Extracted data entries
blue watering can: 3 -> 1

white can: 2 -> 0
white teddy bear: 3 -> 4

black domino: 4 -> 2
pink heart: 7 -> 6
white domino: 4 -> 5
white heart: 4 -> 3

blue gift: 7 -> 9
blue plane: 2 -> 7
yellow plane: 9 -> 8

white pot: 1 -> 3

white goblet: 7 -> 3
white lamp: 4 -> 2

* _What is expected_
Reply with the number of lines in the data above that contain "white", and with nothing else.

* _Your solution_
7